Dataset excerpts
'''
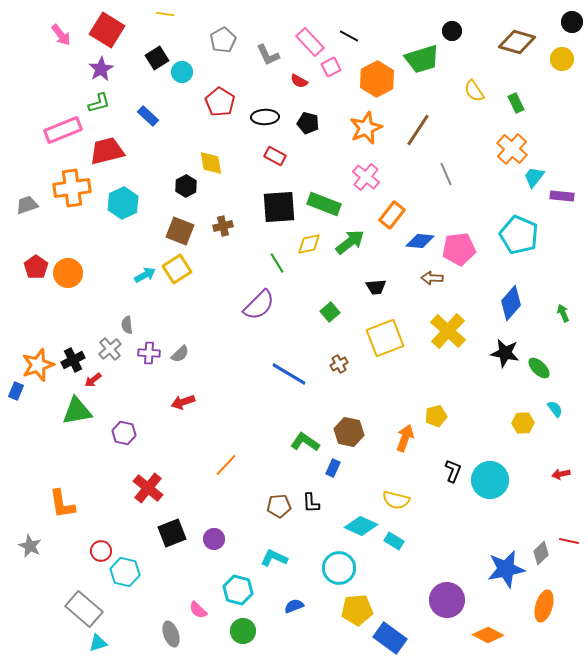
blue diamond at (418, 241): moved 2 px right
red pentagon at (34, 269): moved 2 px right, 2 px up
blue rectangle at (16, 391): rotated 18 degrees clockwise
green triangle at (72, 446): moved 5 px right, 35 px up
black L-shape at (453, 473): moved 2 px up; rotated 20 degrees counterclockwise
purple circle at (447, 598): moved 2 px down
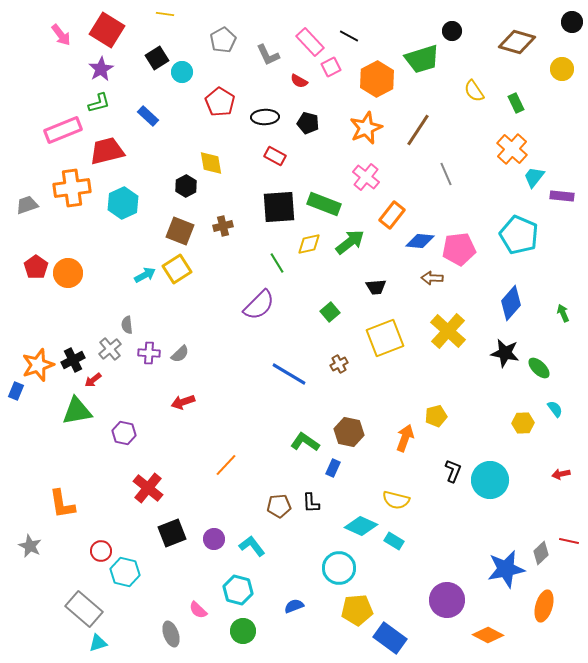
yellow circle at (562, 59): moved 10 px down
cyan L-shape at (274, 558): moved 22 px left, 12 px up; rotated 28 degrees clockwise
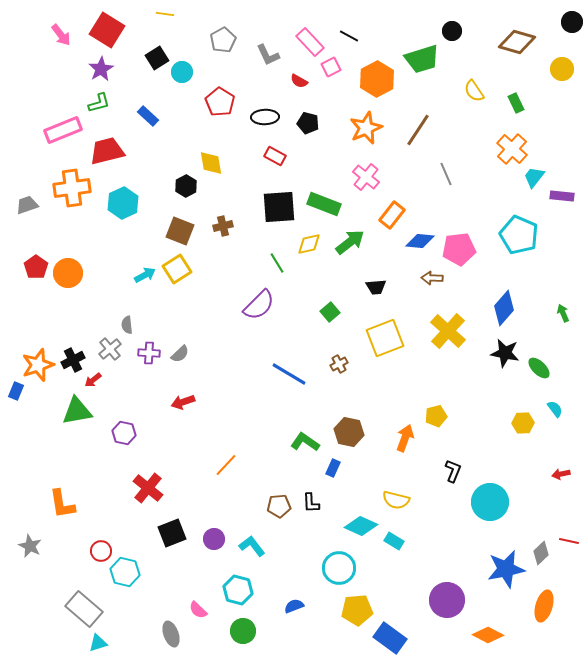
'''
* Problem to solve: Count the lines of the records that contain the word "right" and give only the number.

* Task response: 3